→ **What to do**
Search the listing below for the string "green" and copy every line where it occurs.

→ **Input data**
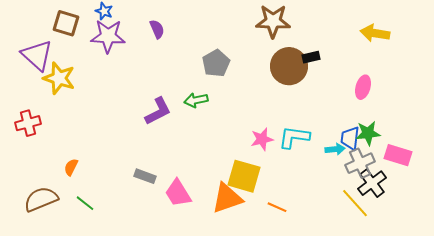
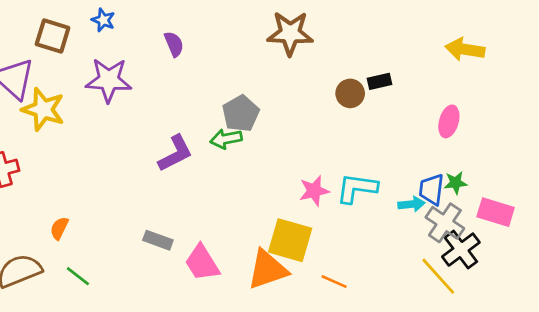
brown star: (273, 21) -> (290, 33), moved
purple star: (108, 36) -> (109, 80), moved
gray pentagon: (216, 63) -> (241, 113), moved
brown circle: (289, 66) -> (350, 93), size x0.6
green star: (368, 133) -> (456, 183), size x0.7
gray cross: (360, 163) -> (445, 223), turned -32

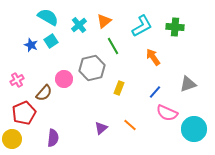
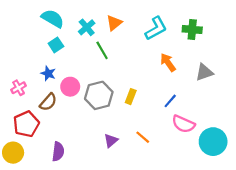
blue star: (31, 45) -> (48, 73), moved
green line: (113, 46) -> (102, 50), moved
gray hexagon: (92, 68) -> (99, 95), moved
gray triangle: (188, 84) -> (204, 72), moved

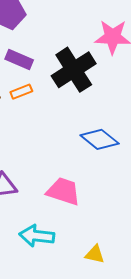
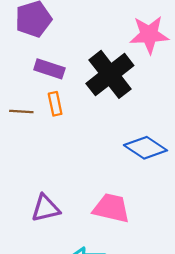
orange rectangle: (21, 92) -> (55, 104), turned -75

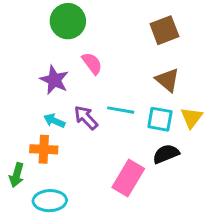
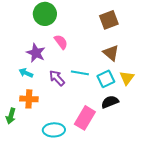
cyan square: (160, 119) -> (106, 79), turned -36
cyan arrow: (54, 121) -> (26, 73), moved
cyan ellipse: (50, 201) -> (54, 130), moved

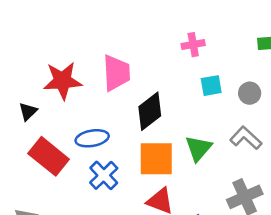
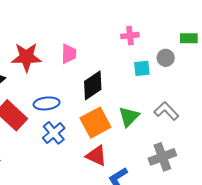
pink trapezoid: (116, 73) -> (69, 54), size x0.7
gray circle: (250, 93) -> (166, 58), moved
orange square: (156, 159) -> (95, 123), turned -32

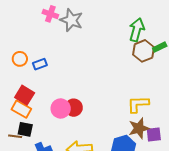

→ **Result for this exercise**
green star: (368, 133) -> (456, 183), size x0.7
green line: (113, 46) -> (102, 50), moved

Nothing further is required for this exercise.